### Directions
Restate only the tail of the data below, starting at the line that contains "(473, 184) = (416, 137): white heart -> none" and including the last line, word for word.

### Material shown
------------------------------------------------------------
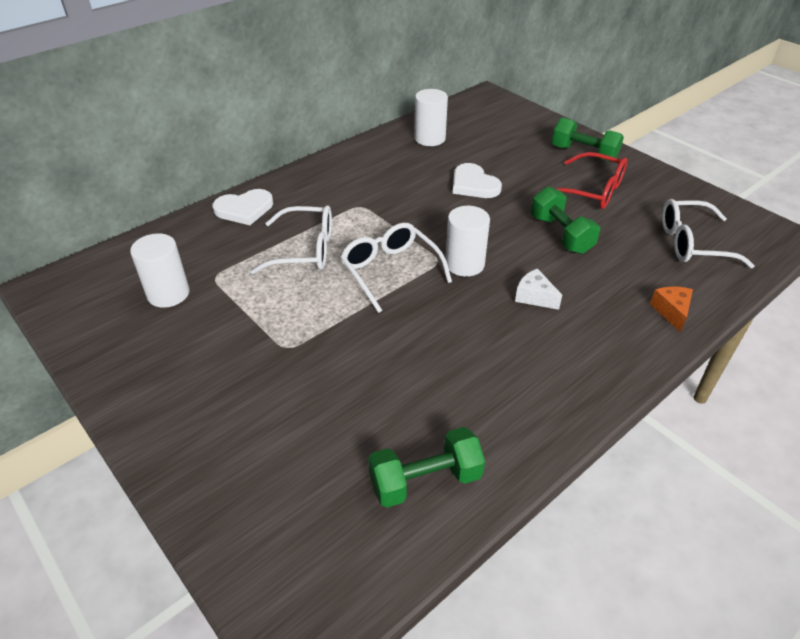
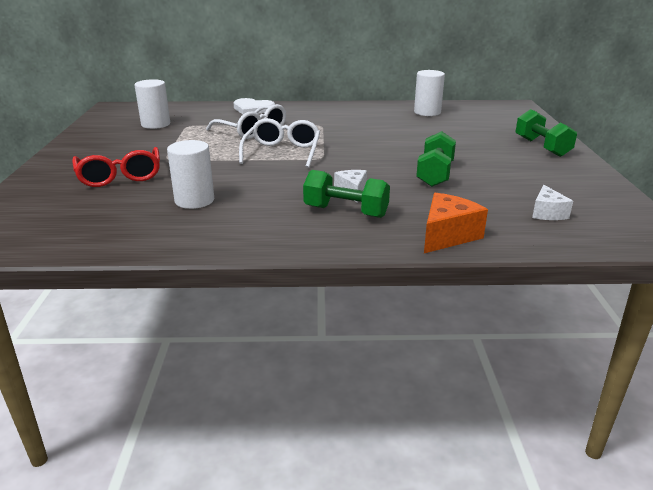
camera: 40 degrees right, 15 degrees down
(425, 480) = (125, 229): green dumbbell -> green dumbbell (346, 211)
(464, 264) = (335, 164): white cylinder -> white cylinder (194, 200)
(473, 184) = (416, 137): white heart -> none
(592, 191) = (508, 164): red glasses -> red glasses (120, 176)
(671, 312) = (447, 235): orange cheese -> orange cheese, size x1.54
(691, 243) = (547, 213): white glasses -> white cheese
------------------------------------------------------------
### Result
(473, 184) = (416, 137): white heart -> none
(592, 191) = (508, 164): red glasses -> red glasses (120, 176)
(671, 312) = (447, 235): orange cheese -> orange cheese, size x1.54
(691, 243) = (547, 213): white glasses -> white cheese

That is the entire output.